• Information
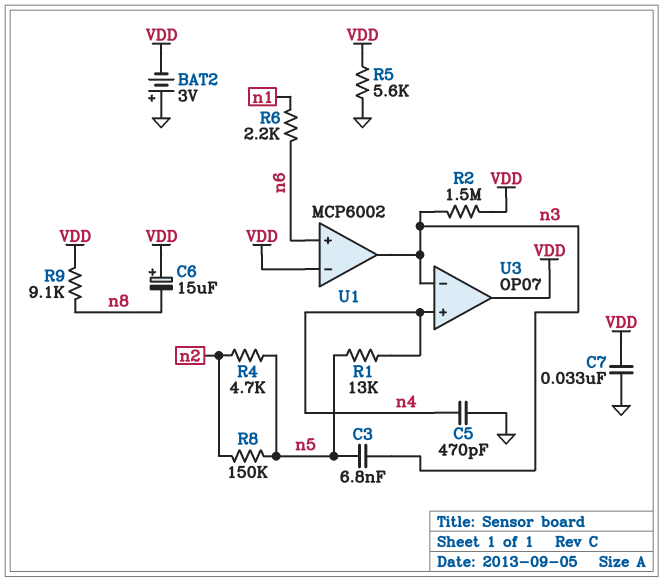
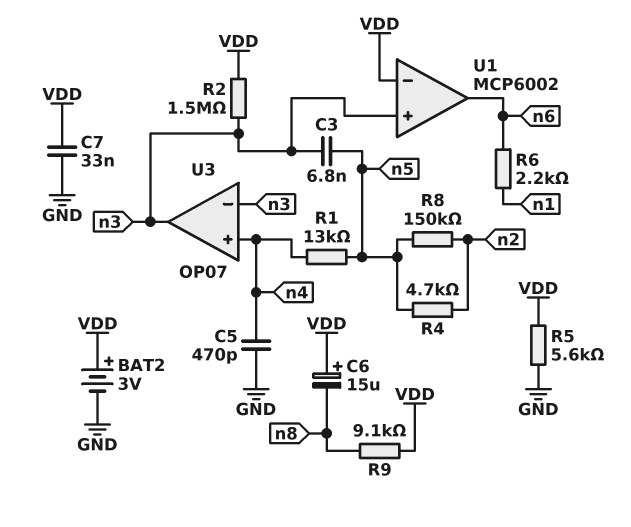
BAT2: 3V (plus GND, minus VDD) -> 3V (plus VDD, minus GND)
U1 pin in+: n6 -> n3
U1 pin out: n3 -> n6
U3 pin out: VDD -> n3

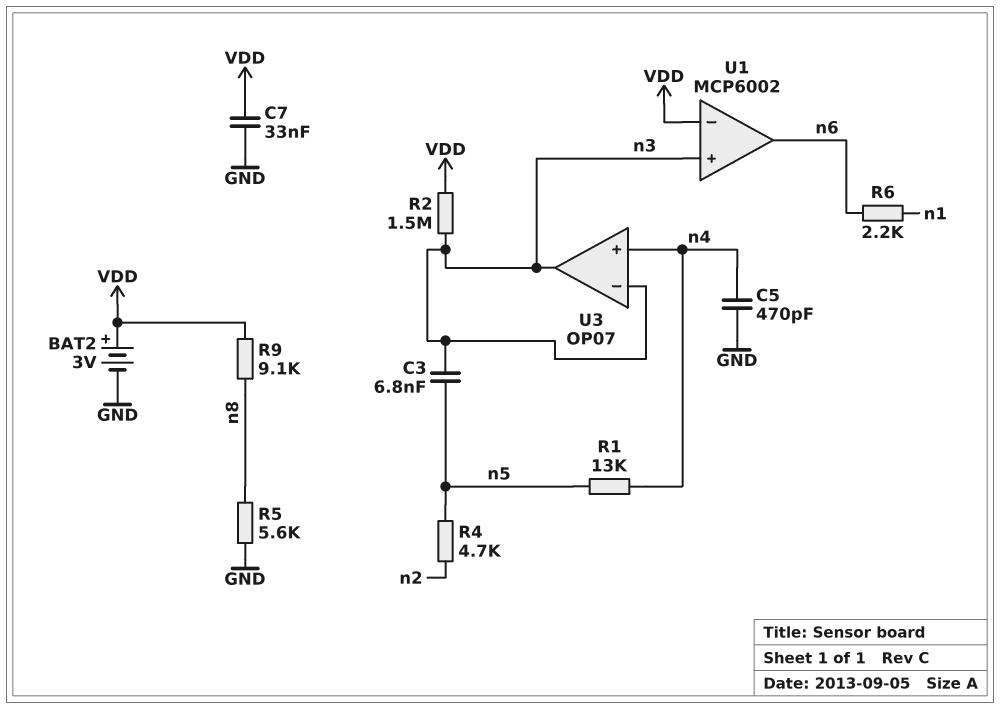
C6: 15uF (plus VDD, minus n8) -> none
R5: 5.6k (GND, VDD) -> 5.6k (GND, n8)
R8: 150k (n2, n5) -> none

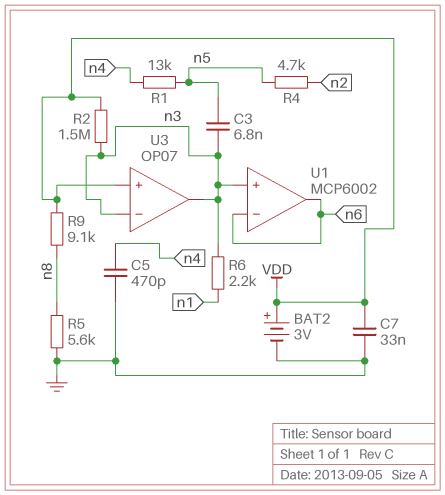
R6: 2.2k (n1, n6) -> 2.2k (n1, n3)
U1 pin in-: VDD -> n6
U3 pin in+: n4 -> VDD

• Directions
Write down only the number of lines above where the word "none" occurs.

• Solution to this task
2